Data provided –
------------------------
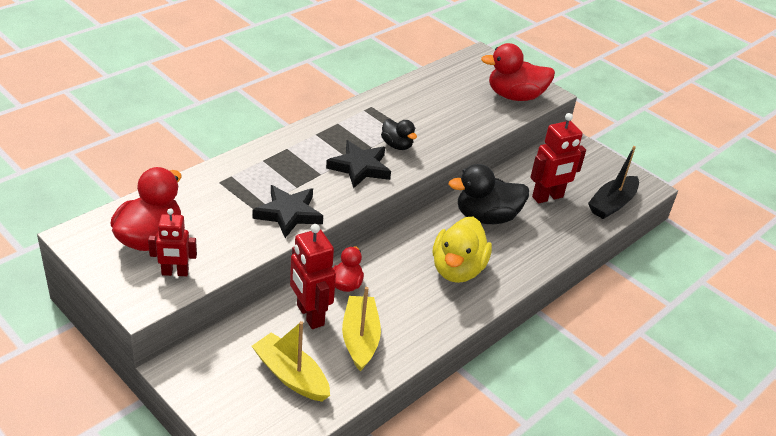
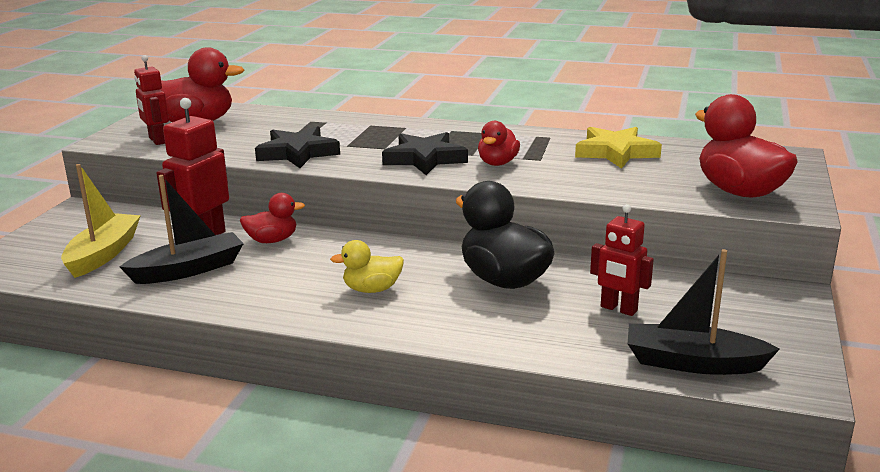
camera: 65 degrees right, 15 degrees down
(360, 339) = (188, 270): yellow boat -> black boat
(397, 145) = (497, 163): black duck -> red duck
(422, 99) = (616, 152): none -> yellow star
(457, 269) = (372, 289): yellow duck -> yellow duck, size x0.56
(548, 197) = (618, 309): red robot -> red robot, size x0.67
------------------------
What is expected –
Everything in the entries above must be output again exactly, except the pictures.

Reply to the exercise –
camera: 65 degrees right, 15 degrees down
(360, 339) = (188, 270): yellow boat -> black boat
(397, 145) = (497, 163): black duck -> red duck
(422, 99) = (616, 152): none -> yellow star
(457, 269) = (372, 289): yellow duck -> yellow duck, size x0.56
(548, 197) = (618, 309): red robot -> red robot, size x0.67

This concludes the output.